Task description
Only the lines from the line containing "(259, 263) = (364, 296): green brush -> none" to the end of the entries should be repeated, exactly as they appear.

Data for analysis
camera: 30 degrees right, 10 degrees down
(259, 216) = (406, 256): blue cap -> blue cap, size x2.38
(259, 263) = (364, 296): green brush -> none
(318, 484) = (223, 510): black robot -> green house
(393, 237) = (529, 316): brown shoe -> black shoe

Exercise output
(259, 263) = (364, 296): green brush -> none
(318, 484) = (223, 510): black robot -> green house
(393, 237) = (529, 316): brown shoe -> black shoe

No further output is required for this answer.